### What the task asks:
Nothing in the records may be altered, so transcribe them exactly.

### Input data:
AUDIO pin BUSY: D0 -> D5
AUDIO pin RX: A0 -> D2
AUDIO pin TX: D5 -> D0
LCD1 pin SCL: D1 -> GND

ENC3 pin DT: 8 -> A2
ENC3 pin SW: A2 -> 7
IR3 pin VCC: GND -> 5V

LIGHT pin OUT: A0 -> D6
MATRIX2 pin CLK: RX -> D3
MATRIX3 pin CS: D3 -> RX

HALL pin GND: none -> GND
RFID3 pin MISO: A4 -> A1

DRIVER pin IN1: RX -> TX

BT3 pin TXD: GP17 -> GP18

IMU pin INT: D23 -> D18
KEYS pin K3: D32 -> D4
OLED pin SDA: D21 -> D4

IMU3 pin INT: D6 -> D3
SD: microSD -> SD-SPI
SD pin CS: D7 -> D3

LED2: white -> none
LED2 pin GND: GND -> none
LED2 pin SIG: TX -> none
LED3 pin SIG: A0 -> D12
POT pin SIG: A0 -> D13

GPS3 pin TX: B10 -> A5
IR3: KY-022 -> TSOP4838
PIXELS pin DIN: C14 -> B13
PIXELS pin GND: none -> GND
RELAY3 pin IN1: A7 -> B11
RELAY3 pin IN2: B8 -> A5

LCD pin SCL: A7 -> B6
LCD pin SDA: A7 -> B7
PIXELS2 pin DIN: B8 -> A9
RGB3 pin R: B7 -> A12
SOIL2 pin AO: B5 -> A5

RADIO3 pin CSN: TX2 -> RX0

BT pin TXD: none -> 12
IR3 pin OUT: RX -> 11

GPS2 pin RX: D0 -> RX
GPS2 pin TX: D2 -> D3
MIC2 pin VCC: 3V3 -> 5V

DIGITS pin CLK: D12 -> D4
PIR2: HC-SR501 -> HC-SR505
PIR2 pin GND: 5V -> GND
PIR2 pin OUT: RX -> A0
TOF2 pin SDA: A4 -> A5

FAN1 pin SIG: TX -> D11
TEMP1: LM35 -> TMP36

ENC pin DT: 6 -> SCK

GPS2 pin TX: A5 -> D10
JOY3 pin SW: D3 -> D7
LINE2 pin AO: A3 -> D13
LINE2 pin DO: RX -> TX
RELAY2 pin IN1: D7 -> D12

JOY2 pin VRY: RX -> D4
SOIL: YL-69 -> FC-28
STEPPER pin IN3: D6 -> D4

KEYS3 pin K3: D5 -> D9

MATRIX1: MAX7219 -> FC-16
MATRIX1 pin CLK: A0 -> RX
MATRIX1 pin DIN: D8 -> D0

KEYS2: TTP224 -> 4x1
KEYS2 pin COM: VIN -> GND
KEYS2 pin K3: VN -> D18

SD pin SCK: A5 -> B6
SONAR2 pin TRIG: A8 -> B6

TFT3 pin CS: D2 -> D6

### Response below:
AUDIO pin BUSY: D0 -> D5
AUDIO pin RX: A0 -> D2
AUDIO pin TX: D5 -> D0
LCD1 pin SCL: D1 -> GND

ENC3 pin DT: 8 -> A2
ENC3 pin SW: A2 -> 7
IR3 pin VCC: GND -> 5V

LIGHT pin OUT: A0 -> D6
MATRIX2 pin CLK: RX -> D3
MATRIX3 pin CS: D3 -> RX

HALL pin GND: none -> GND
RFID3 pin MISO: A4 -> A1

DRIVER pin IN1: RX -> TX

BT3 pin TXD: GP17 -> GP18

IMU pin INT: D23 -> D18
KEYS pin K3: D32 -> D4
OLED pin SDA: D21 -> D4

IMU3 pin INT: D6 -> D3
SD: microSD -> SD-SPI
SD pin CS: D7 -> D3

LED2: white -> none
LED2 pin GND: GND -> none
LED2 pin SIG: TX -> none
LED3 pin SIG: A0 -> D12
POT pin SIG: A0 -> D13

GPS3 pin TX: B10 -> A5
IR3: KY-022 -> TSOP4838
PIXELS pin DIN: C14 -> B13
PIXELS pin GND: none -> GND
RELAY3 pin IN1: A7 -> B11
RELAY3 pin IN2: B8 -> A5

LCD pin SCL: A7 -> B6
LCD pin SDA: A7 -> B7
PIXELS2 pin DIN: B8 -> A9
RGB3 pin R: B7 -> A12
SOIL2 pin AO: B5 -> A5

RADIO3 pin CSN: TX2 -> RX0

BT pin TXD: none -> 12
IR3 pin OUT: RX -> 11

GPS2 pin RX: D0 -> RX
GPS2 pin TX: D2 -> D3
MIC2 pin VCC: 3V3 -> 5V

DIGITS pin CLK: D12 -> D4
PIR2: HC-SR501 -> HC-SR505
PIR2 pin GND: 5V -> GND
PIR2 pin OUT: RX -> A0
TOF2 pin SDA: A4 -> A5

FAN1 pin SIG: TX -> D11
TEMP1: LM35 -> TMP36

ENC pin DT: 6 -> SCK

GPS2 pin TX: A5 -> D10
JOY3 pin SW: D3 -> D7
LINE2 pin AO: A3 -> D13
LINE2 pin DO: RX -> TX
RELAY2 pin IN1: D7 -> D12

JOY2 pin VRY: RX -> D4
SOIL: YL-69 -> FC-28
STEPPER pin IN3: D6 -> D4

KEYS3 pin K3: D5 -> D9

MATRIX1: MAX7219 -> FC-16
MATRIX1 pin CLK: A0 -> RX
MATRIX1 pin DIN: D8 -> D0

KEYS2: TTP224 -> 4x1
KEYS2 pin COM: VIN -> GND
KEYS2 pin K3: VN -> D18

SD pin SCK: A5 -> B6
SONAR2 pin TRIG: A8 -> B6

TFT3 pin CS: D2 -> D6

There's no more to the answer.